Provided records>

....

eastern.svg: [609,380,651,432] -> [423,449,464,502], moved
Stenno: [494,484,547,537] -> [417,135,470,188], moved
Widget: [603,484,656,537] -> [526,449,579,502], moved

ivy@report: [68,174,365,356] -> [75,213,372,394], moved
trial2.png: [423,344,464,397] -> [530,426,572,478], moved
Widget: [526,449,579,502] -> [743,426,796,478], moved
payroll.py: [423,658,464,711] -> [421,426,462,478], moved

....

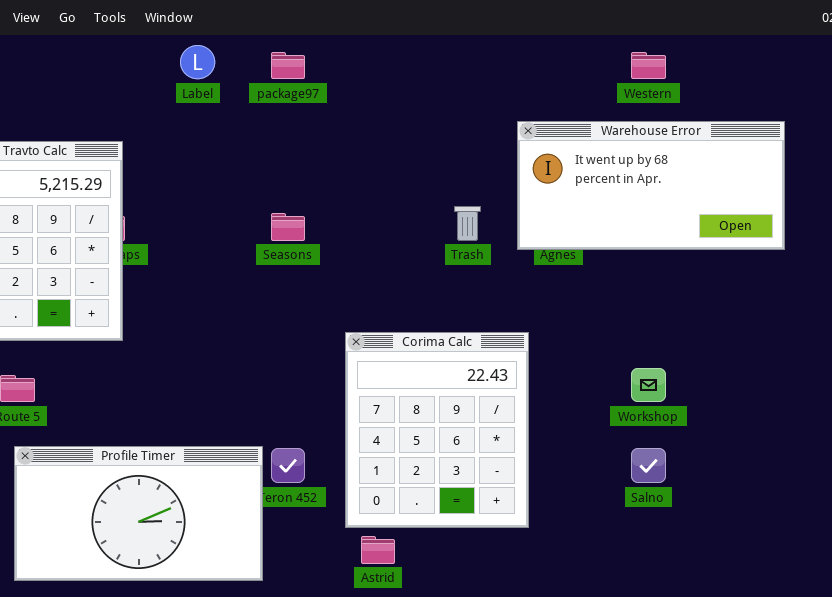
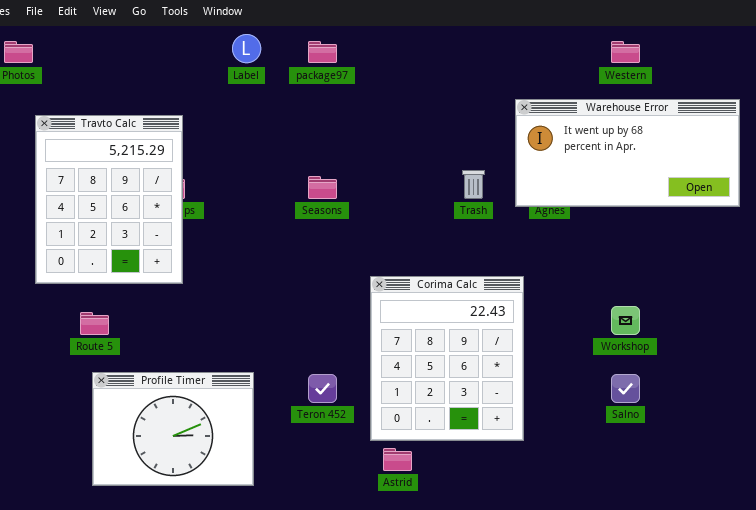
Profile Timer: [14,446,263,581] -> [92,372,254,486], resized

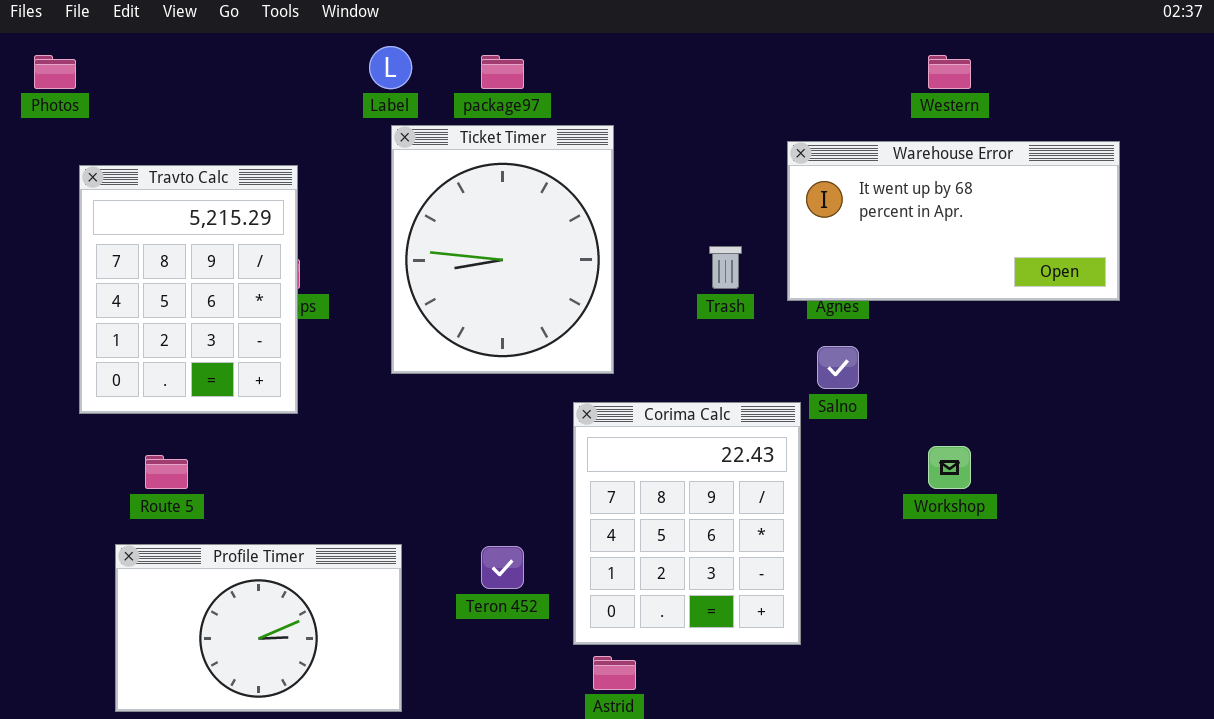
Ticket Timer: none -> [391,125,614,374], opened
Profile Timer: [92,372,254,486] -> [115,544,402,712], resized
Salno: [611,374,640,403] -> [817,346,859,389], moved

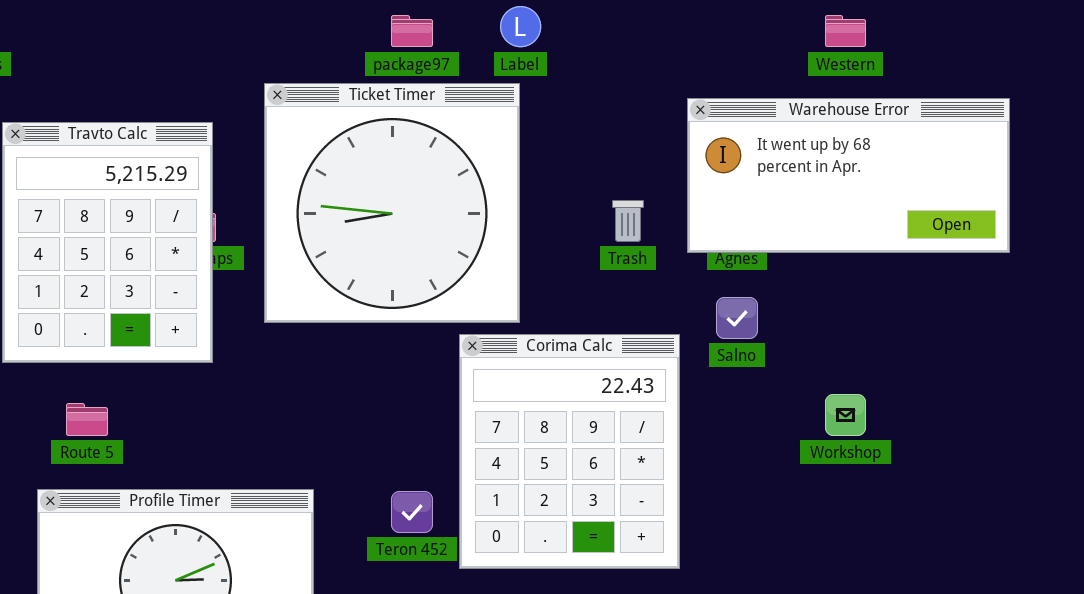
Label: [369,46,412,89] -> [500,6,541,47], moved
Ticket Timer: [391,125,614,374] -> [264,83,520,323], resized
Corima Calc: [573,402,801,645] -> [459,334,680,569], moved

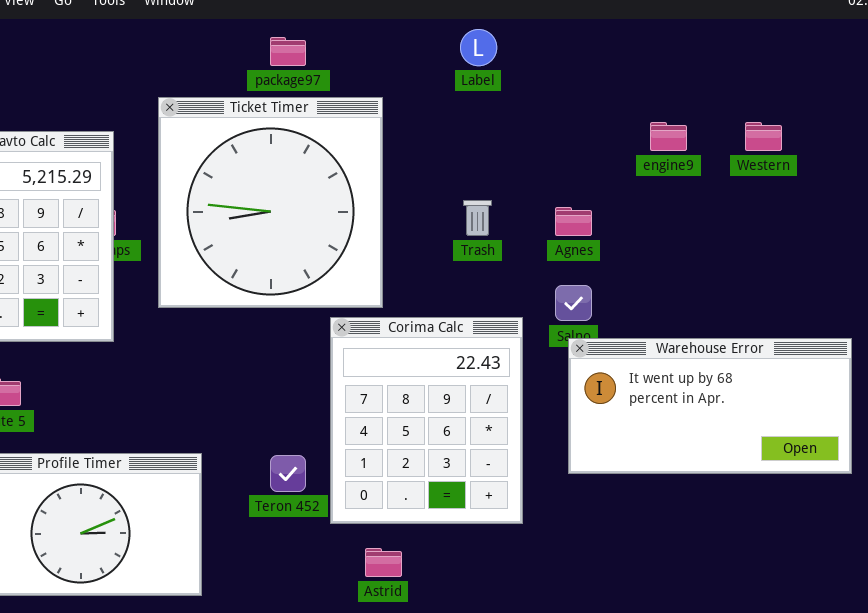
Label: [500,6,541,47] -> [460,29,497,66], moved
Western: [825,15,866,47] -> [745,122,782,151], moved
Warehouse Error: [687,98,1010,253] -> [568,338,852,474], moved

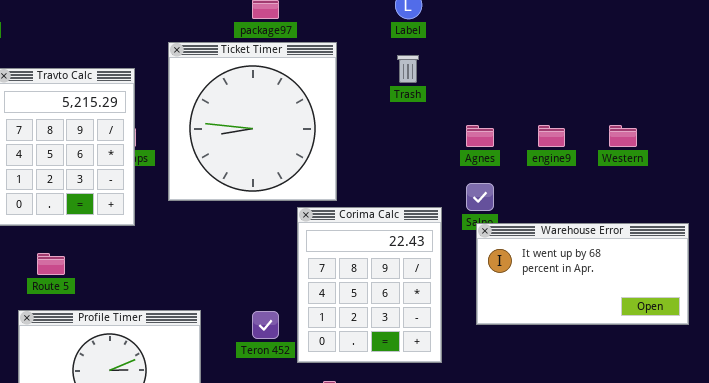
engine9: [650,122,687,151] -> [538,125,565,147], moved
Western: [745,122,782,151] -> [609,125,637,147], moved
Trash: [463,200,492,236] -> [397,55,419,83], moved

....

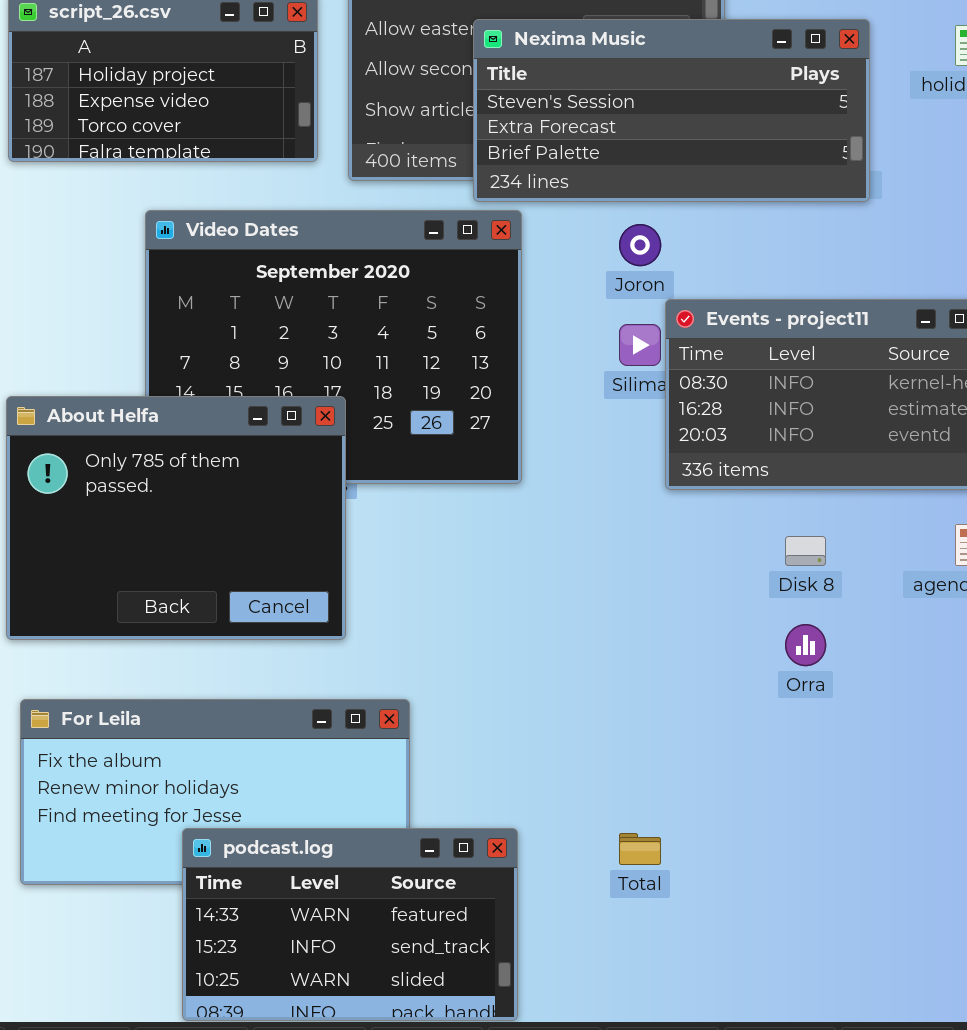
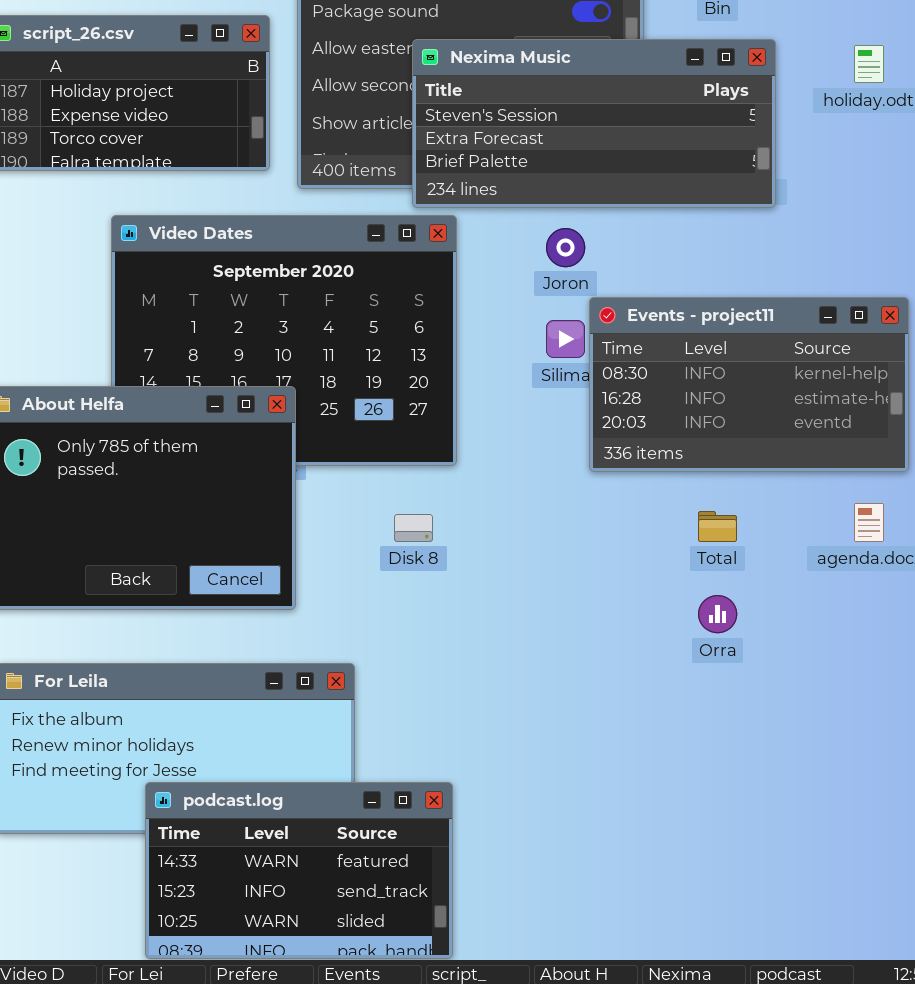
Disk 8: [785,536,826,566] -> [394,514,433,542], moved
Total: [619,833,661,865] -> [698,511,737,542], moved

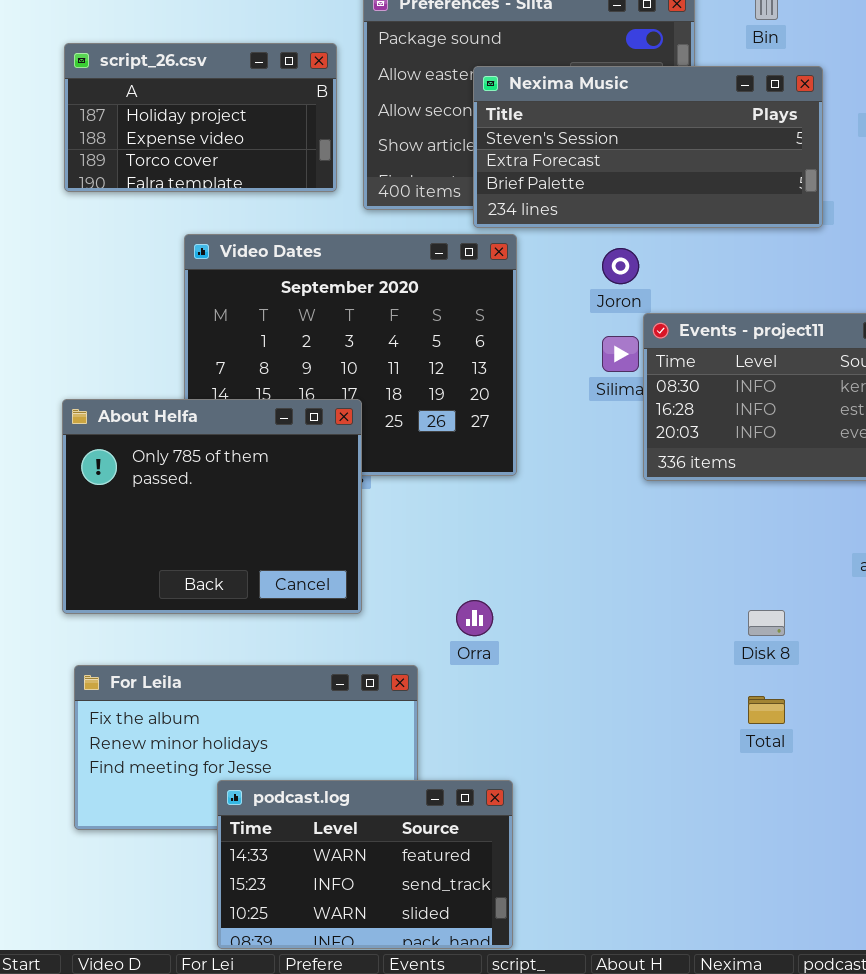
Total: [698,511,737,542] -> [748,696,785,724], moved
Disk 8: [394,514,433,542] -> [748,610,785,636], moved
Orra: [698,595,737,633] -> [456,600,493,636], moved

....

Assignment>
Would you filter the records and copy out each line containing "Label"?

Response>
Label: [369,46,412,89] -> [500,6,541,47], moved
Label: [500,6,541,47] -> [460,29,497,66], moved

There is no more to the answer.